Copy whichever lines of the data hold the word "from".
◇ ◇ ◇ ◇
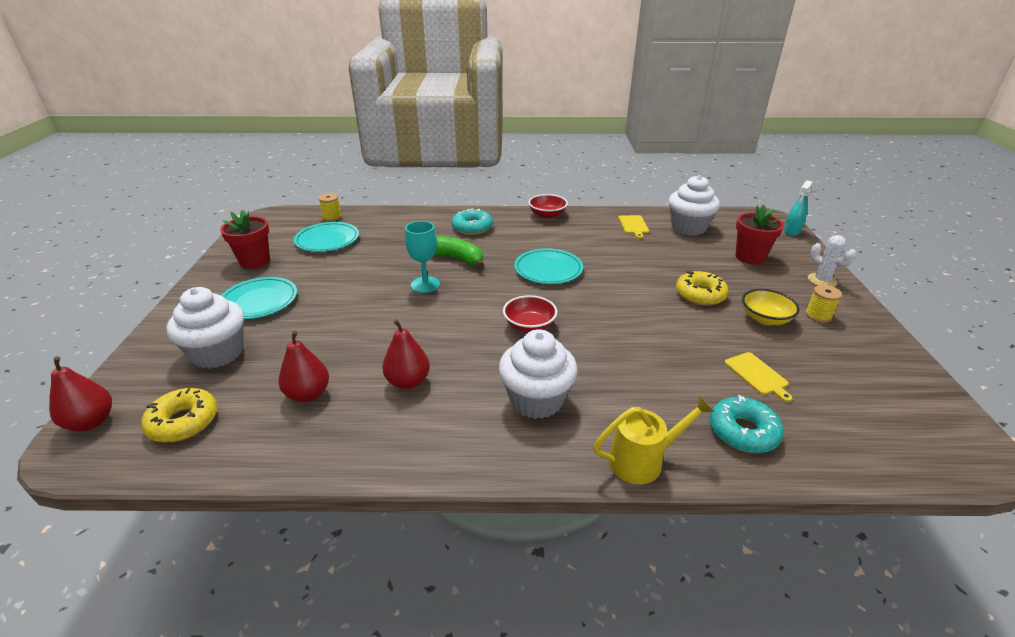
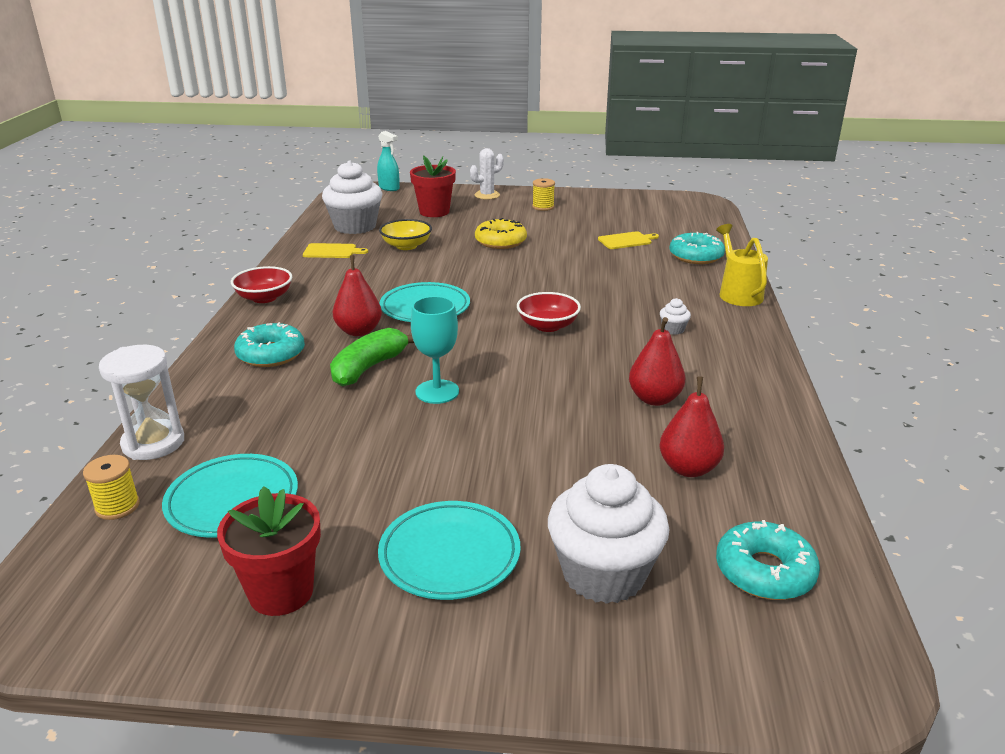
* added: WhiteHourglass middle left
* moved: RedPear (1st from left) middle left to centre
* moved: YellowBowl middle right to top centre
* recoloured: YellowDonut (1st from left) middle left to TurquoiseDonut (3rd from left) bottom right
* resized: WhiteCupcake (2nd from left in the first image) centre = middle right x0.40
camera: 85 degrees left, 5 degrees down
◇ ◇ ◇ ◇
TASK OUTPUT —
* moved: RedPear (1st from left) middle left to centre
* recoloured: YellowDonut (1st from left) middle left to TurquoiseDonut (3rd from left) bottom right
* resized: WhiteCupcake (2nd from left in the first image) centre = middle right x0.40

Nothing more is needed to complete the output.